**** Source material

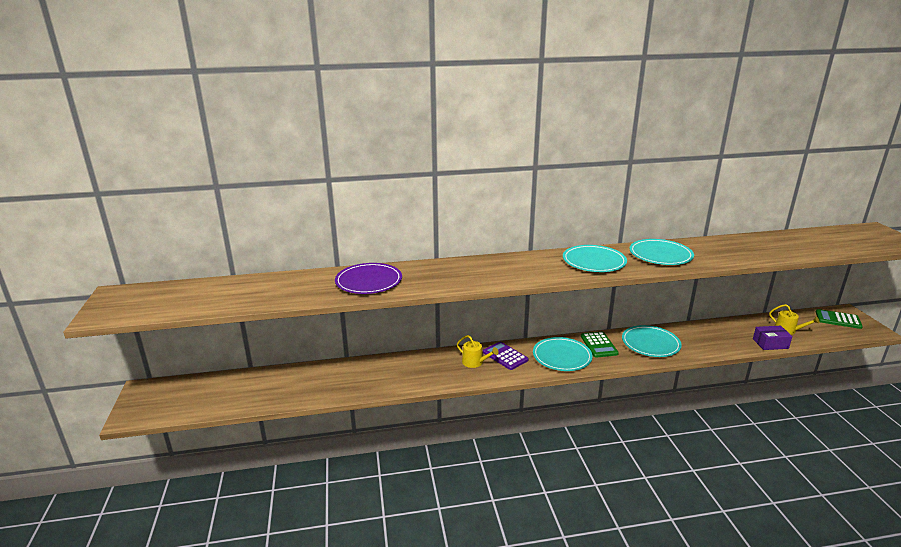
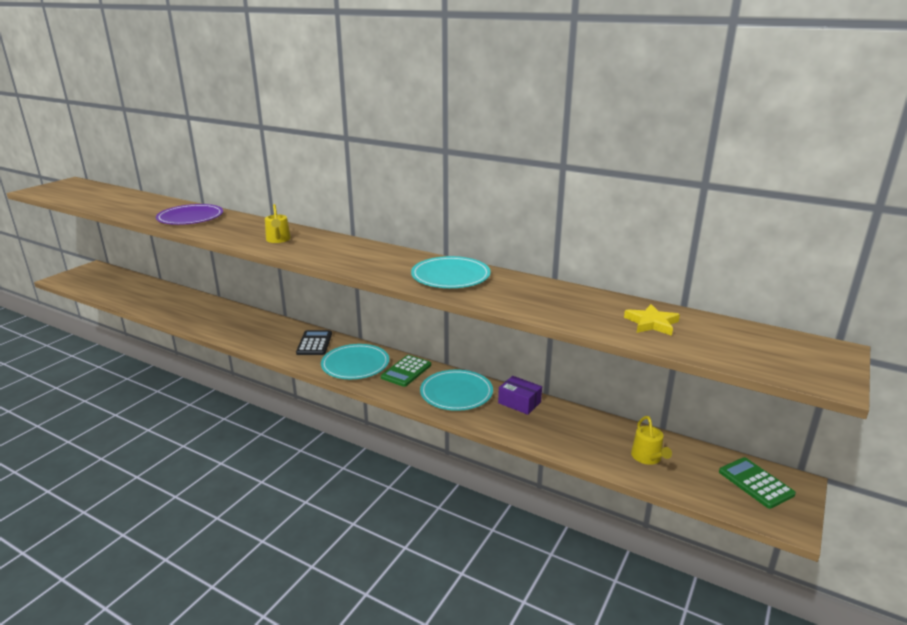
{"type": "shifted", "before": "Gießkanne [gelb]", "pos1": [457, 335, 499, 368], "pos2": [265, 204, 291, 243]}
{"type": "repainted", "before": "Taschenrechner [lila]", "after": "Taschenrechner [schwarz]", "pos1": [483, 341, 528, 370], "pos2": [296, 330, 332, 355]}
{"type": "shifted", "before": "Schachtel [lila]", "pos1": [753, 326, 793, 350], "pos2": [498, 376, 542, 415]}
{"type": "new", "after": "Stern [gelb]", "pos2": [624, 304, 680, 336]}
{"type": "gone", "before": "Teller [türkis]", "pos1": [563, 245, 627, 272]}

********

About this task
For this exercise, give the listing again exactly as written, with the pictures omitted.

Reply
{"type": "shifted", "before": "Gießkanne [gelb]", "pos1": [457, 335, 499, 368], "pos2": [265, 204, 291, 243]}
{"type": "repainted", "before": "Taschenrechner [lila]", "after": "Taschenrechner [schwarz]", "pos1": [483, 341, 528, 370], "pos2": [296, 330, 332, 355]}
{"type": "shifted", "before": "Schachtel [lila]", "pos1": [753, 326, 793, 350], "pos2": [498, 376, 542, 415]}
{"type": "new", "after": "Stern [gelb]", "pos2": [624, 304, 680, 336]}
{"type": "gone", "before": "Teller [türkis]", "pos1": [563, 245, 627, 272]}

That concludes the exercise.